Required work: Instruction for the entries below: return the part that opens with the line containing "C5: 100nF (GND, N3) -> 100pF (GND, N3)" and closes with the line containing "IC4 pin VS: VA -> none", exactly, and no pictures.

Input records:
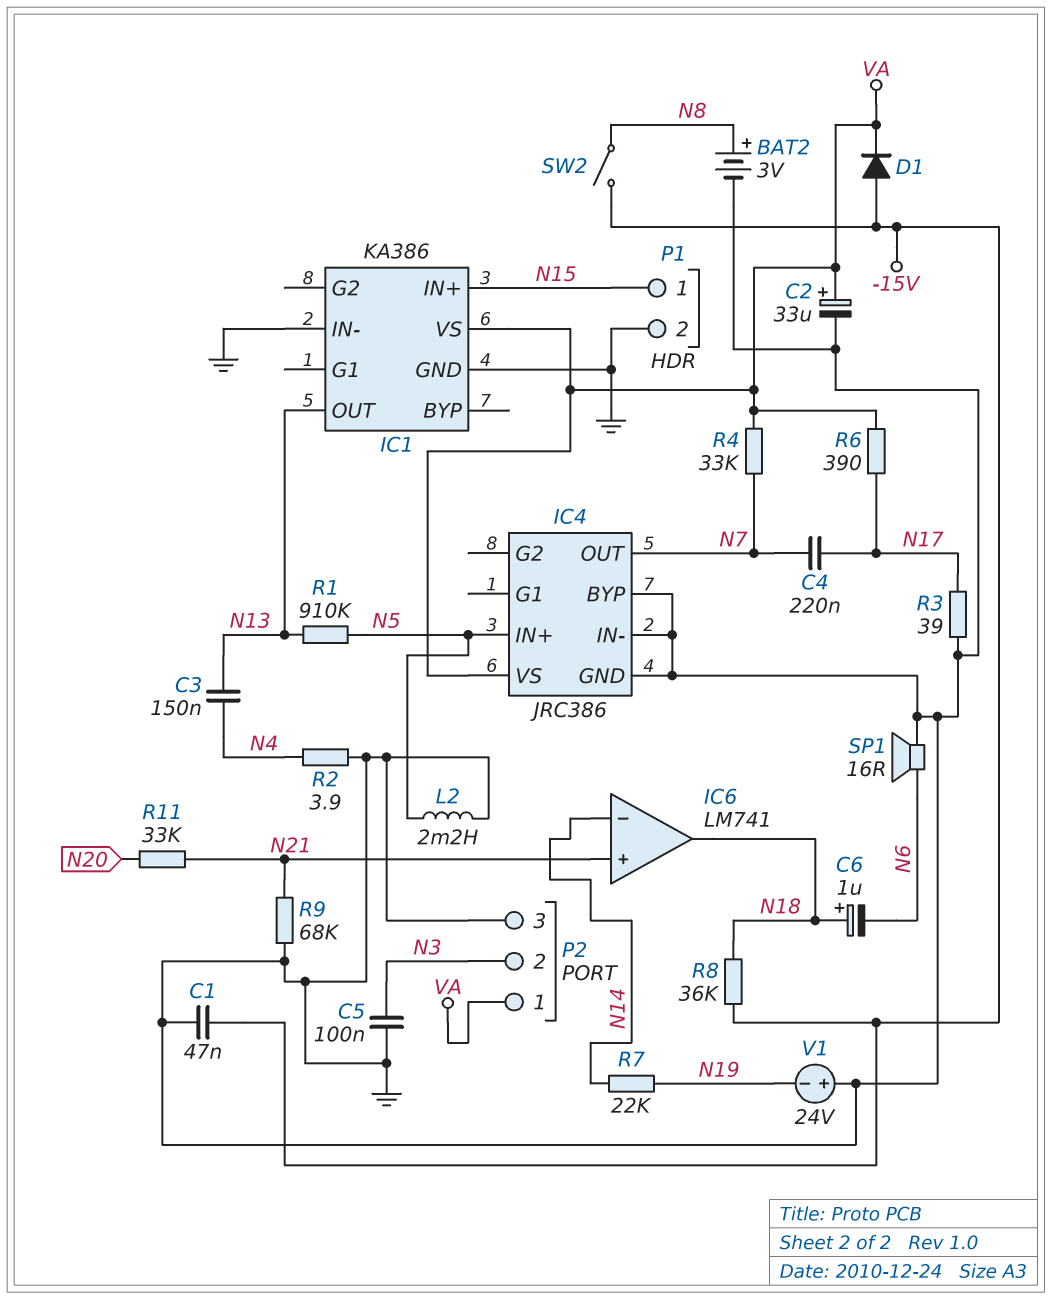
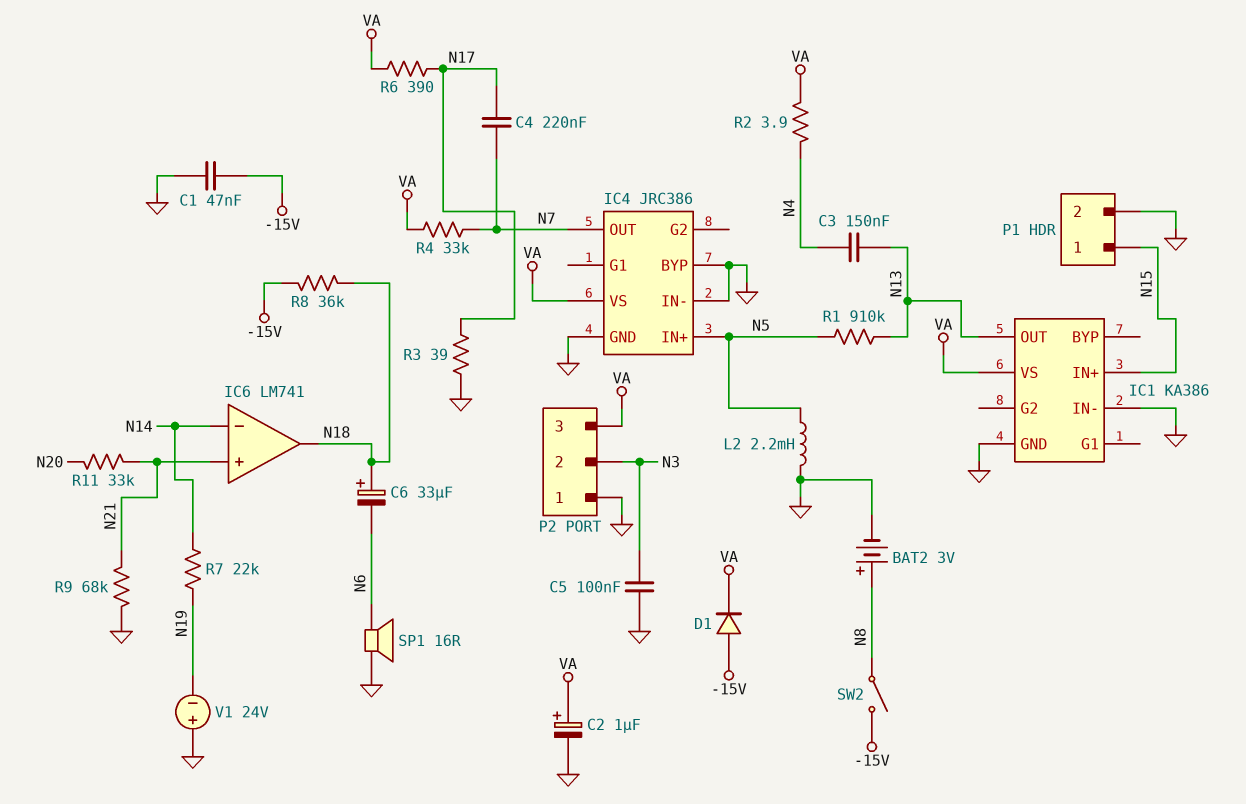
C2: 33uF (plus VA, minus GND) -> 1uF (plus VA, minus GND)
C6: 1uF (plus N18, minus N6) -> 33uF (plus N18, minus N6)
P2 pin 1: VA -> GND
P2 pin 3: GND -> VA
R2: 3.9 (GND, N4) -> 3.9 (N4, VA)

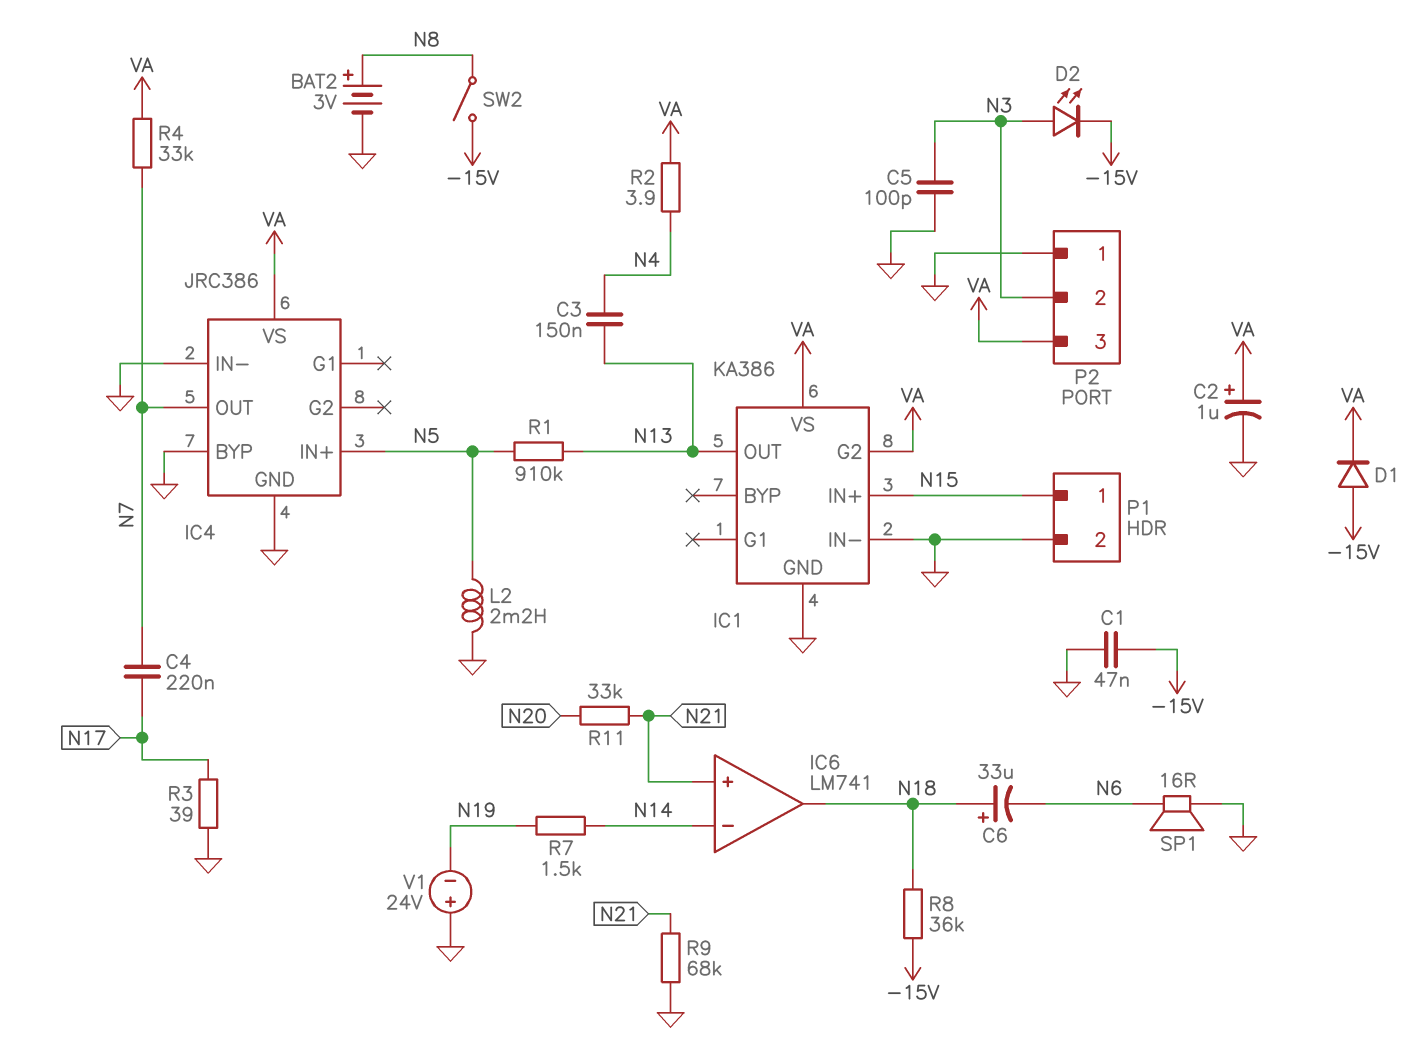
C5: 100nF (GND, N3) -> 100pF (GND, N3)
D2: none -> LED (A N3, K -15V)
IC1 pin G2: none -> VA
R6: 390 (N17, VA) -> none
R7: 22k (N14, N19) -> 1.5k (N14, N19)

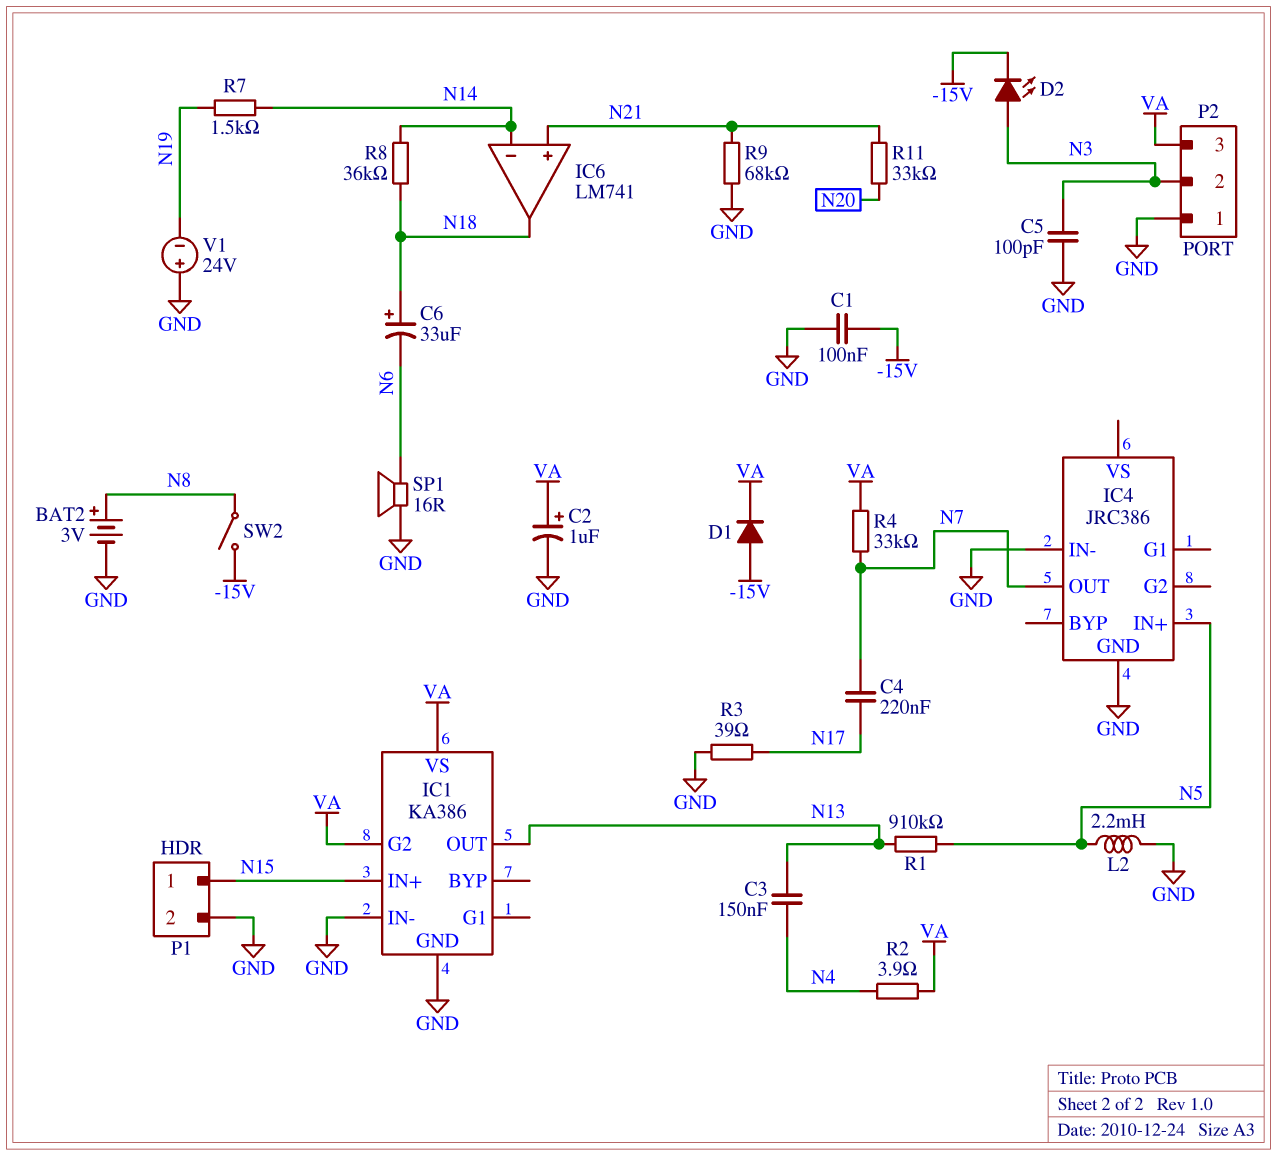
C1: 47nF (-15V, GND) -> 100nF (-15V, GND)
IC4 pin BYP: GND -> none
IC4 pin VS: VA -> none
R8: 36k (-15V, N18) -> 36k (N14, N18)

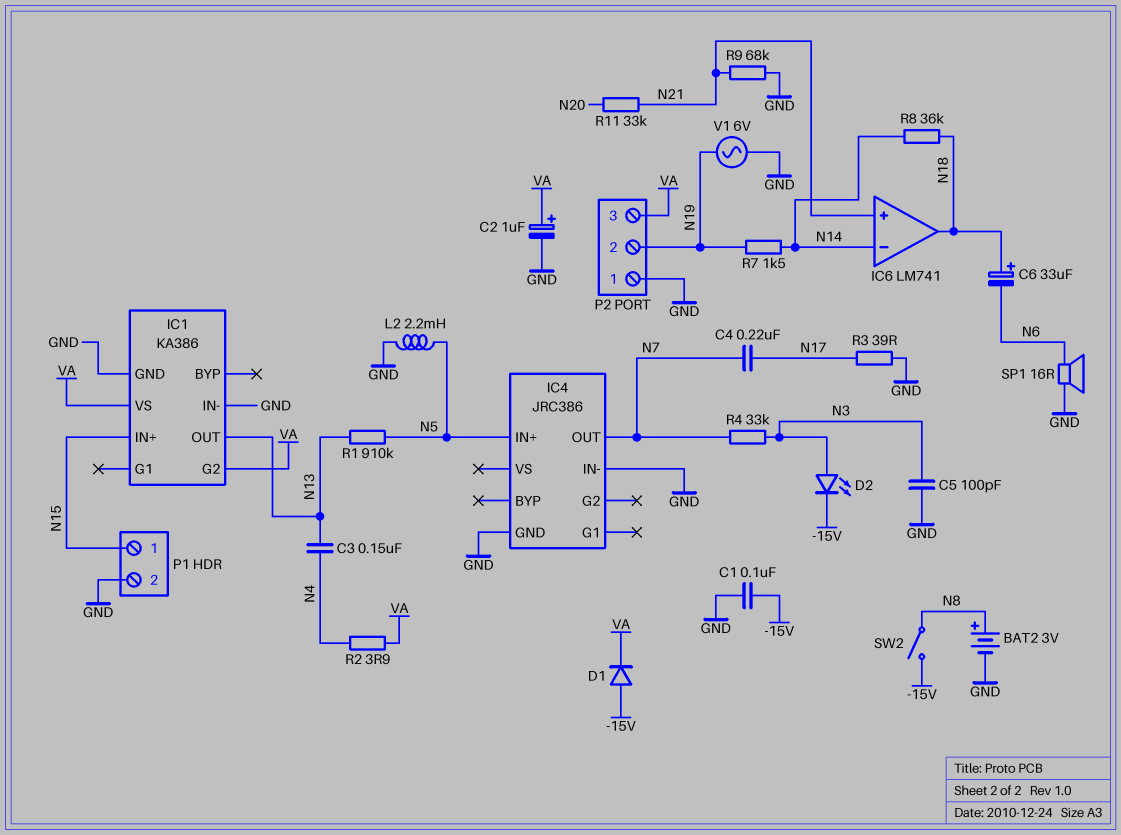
P2 pin 2: N3 -> N19
R4: 33k (N7, VA) -> 33k (N3, N7)
V1: 24V (plus GND, minus N19) -> AC 6V (GND, N19)

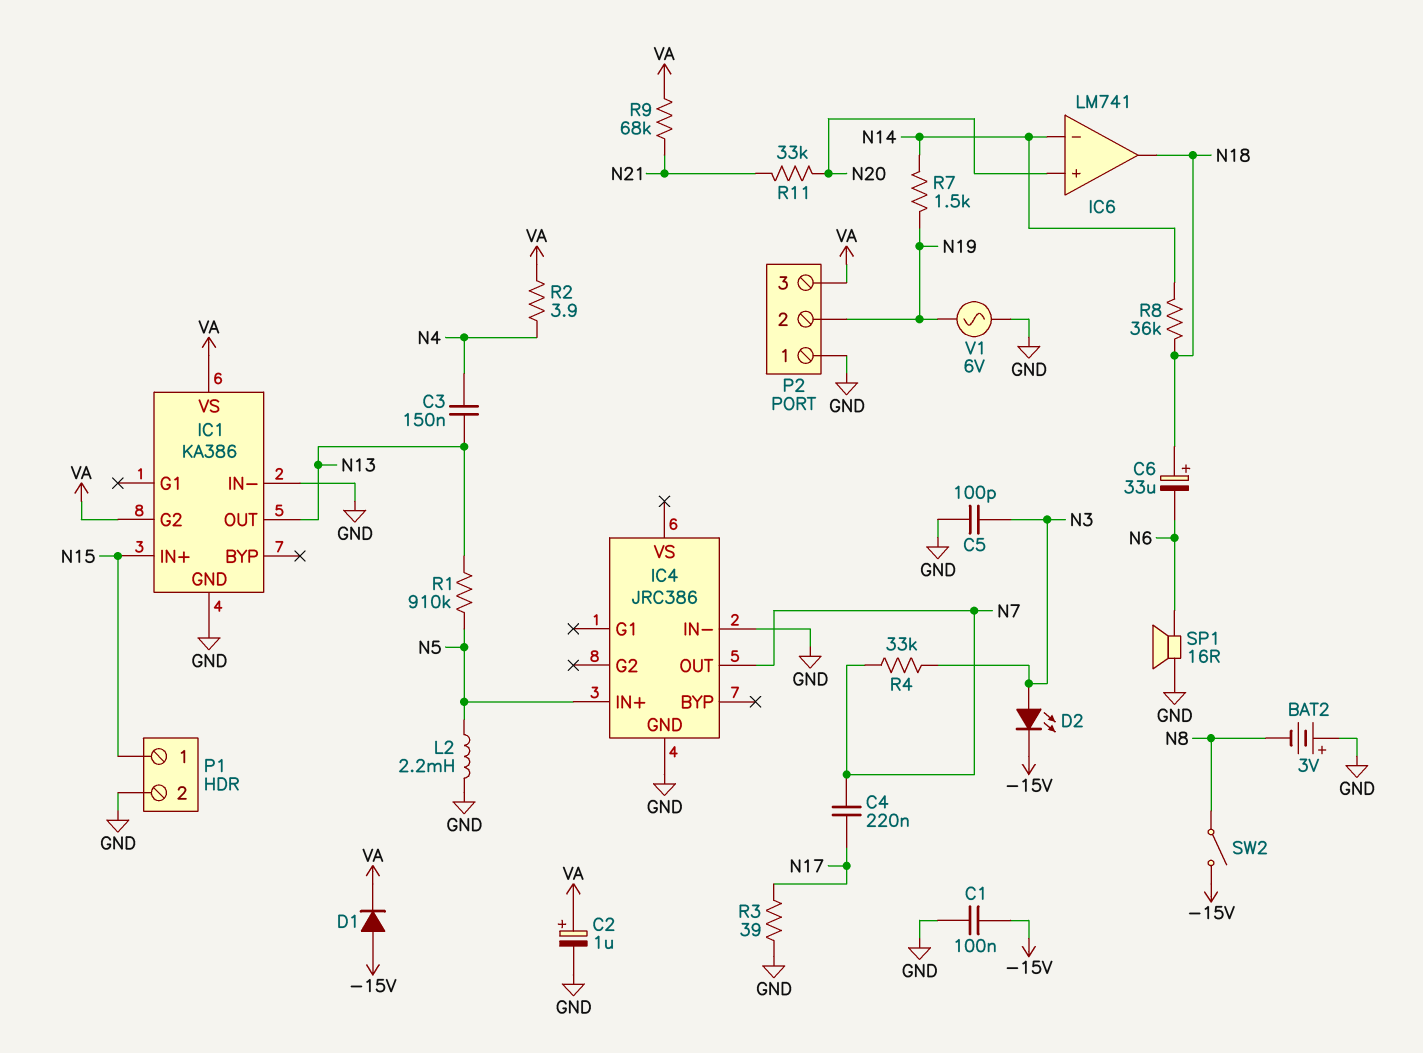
BAT2: 3V (plus N8, minus GND) -> 3V (plus GND, minus N8)
IC6 pin in+: N21 -> N20
R9: 68k (GND, N21) -> 68k (N21, VA)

Written reply:
C5: 100nF (GND, N3) -> 100pF (GND, N3)
D2: none -> LED (A N3, K -15V)
IC1 pin G2: none -> VA
R6: 390 (N17, VA) -> none
R7: 22k (N14, N19) -> 1.5k (N14, N19)

C1: 47nF (-15V, GND) -> 100nF (-15V, GND)
IC4 pin BYP: GND -> none
IC4 pin VS: VA -> none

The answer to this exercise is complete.